Exercise details: Leave the pictures out and print every record below exactly as it stands.

──────── Information

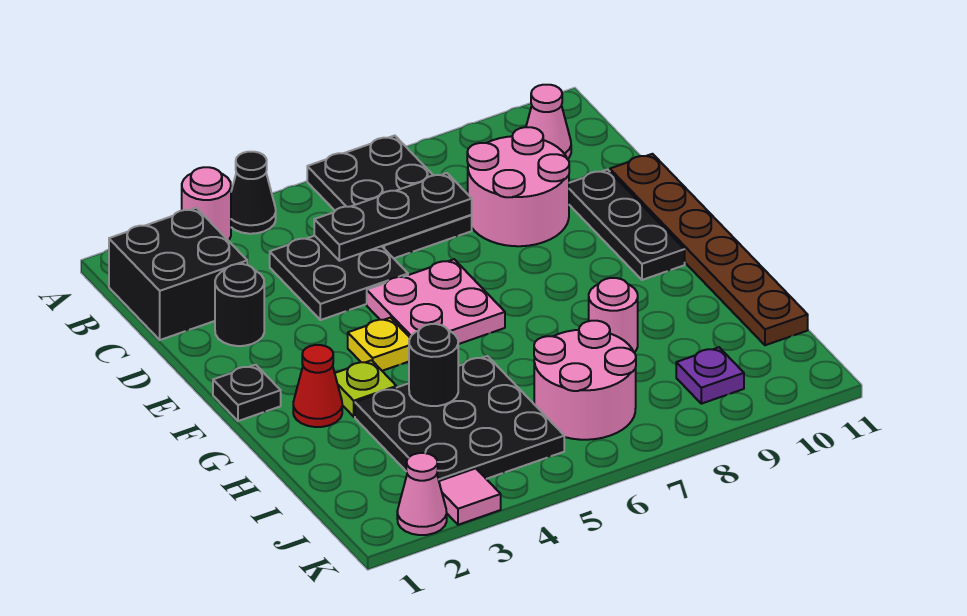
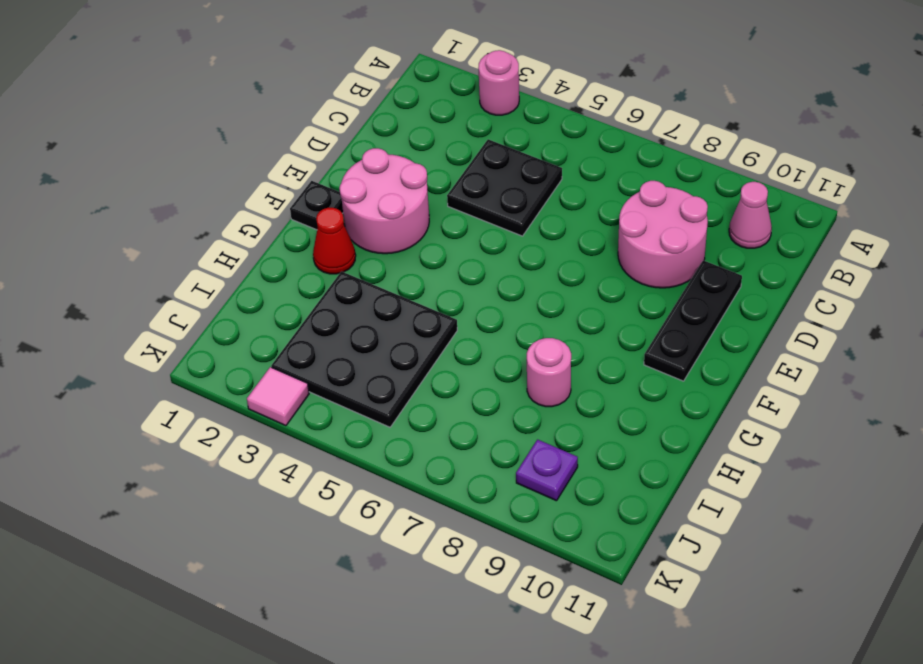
pink round brick E2:F3 level 1 -> pink round brick I6:J7 level 1
none -> black cone A4 level 1
none -> black plate A6:C7 level 1
none -> black brick B1:C2 level 1

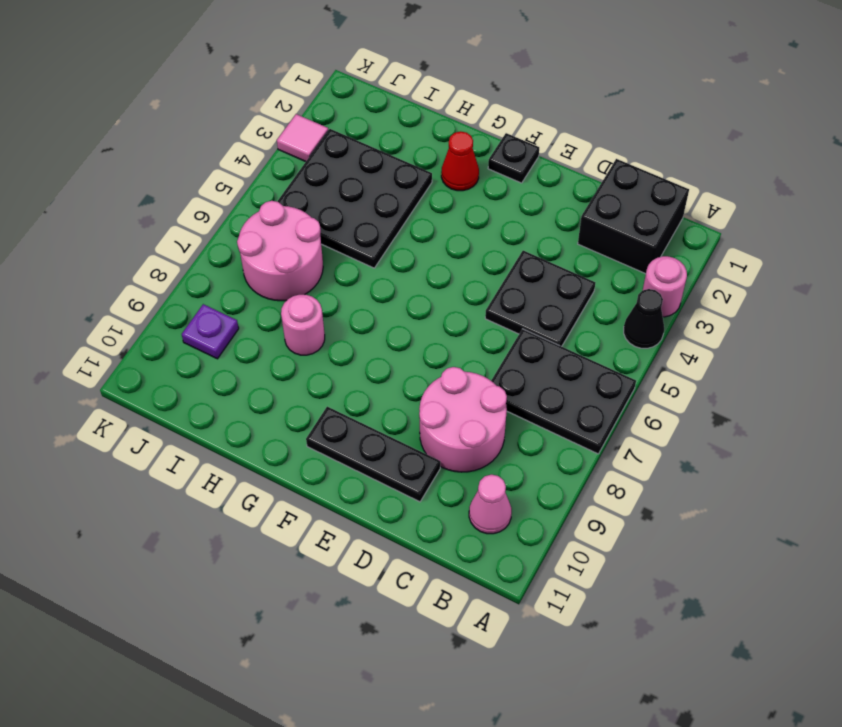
none -> black round brick D2 level 1
none -> brown plate D11:I11 level 1
none -> pink plate E5:F6 level 1

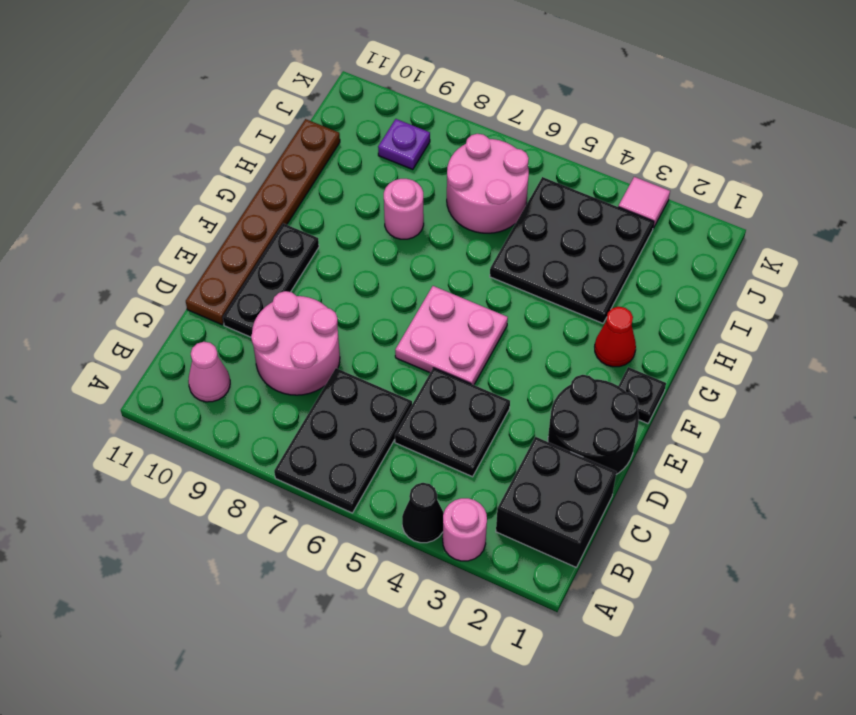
black round brick D1:E2 level 1 -> black round brick D2 level 1
none -> yellow plate F4 level 1
none -> lime plate G3 level 1
none -> pink cone K2 level 1

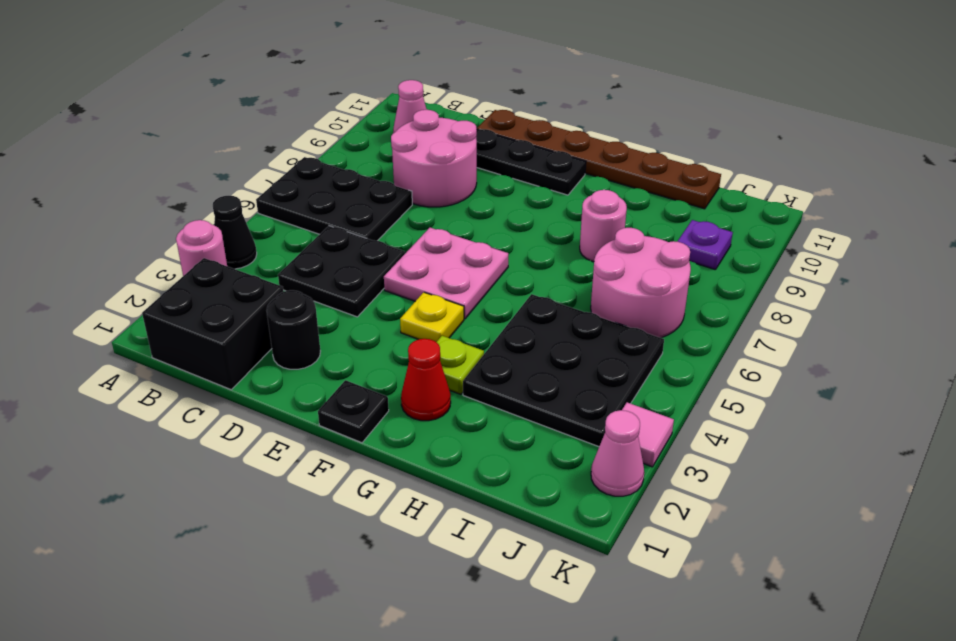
none -> black plate C5:C7 level 2
none -> black round brick H4 level 2

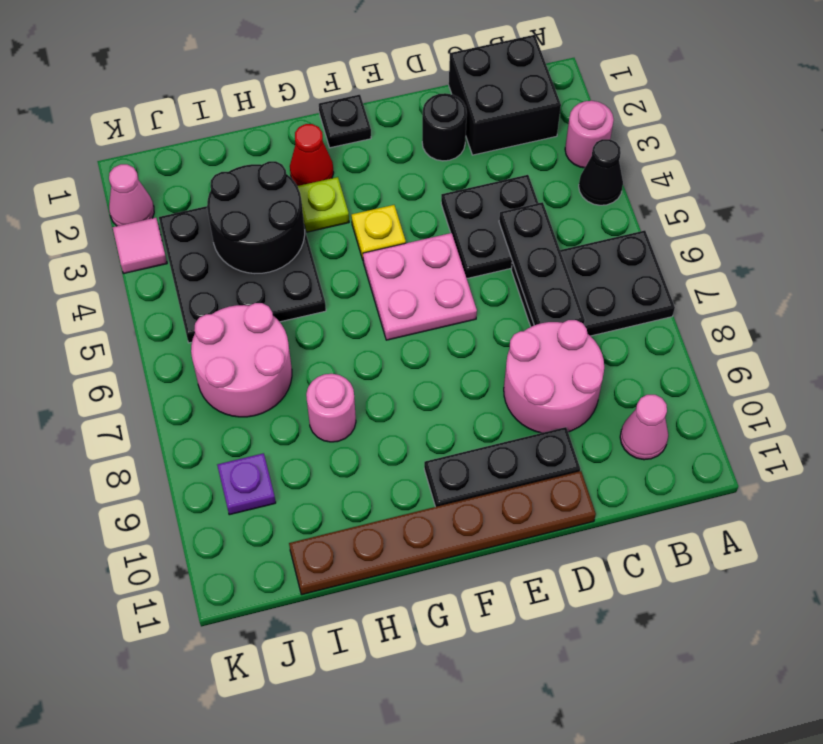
black round brick H3:I4 level 2 -> black round brick H4 level 2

────────────────

Exercise answer:
pink round brick E2:F3 level 1 -> pink round brick I6:J7 level 1
none -> black cone A4 level 1
none -> black plate A6:C7 level 1
none -> black brick B1:C2 level 1

none -> black round brick D2 level 1
none -> brown plate D11:I11 level 1
none -> pink plate E5:F6 level 1

black round brick D1:E2 level 1 -> black round brick D2 level 1
none -> yellow plate F4 level 1
none -> lime plate G3 level 1
none -> pink cone K2 level 1

none -> black plate C5:C7 level 2
none -> black round brick H4 level 2

black round brick H3:I4 level 2 -> black round brick H4 level 2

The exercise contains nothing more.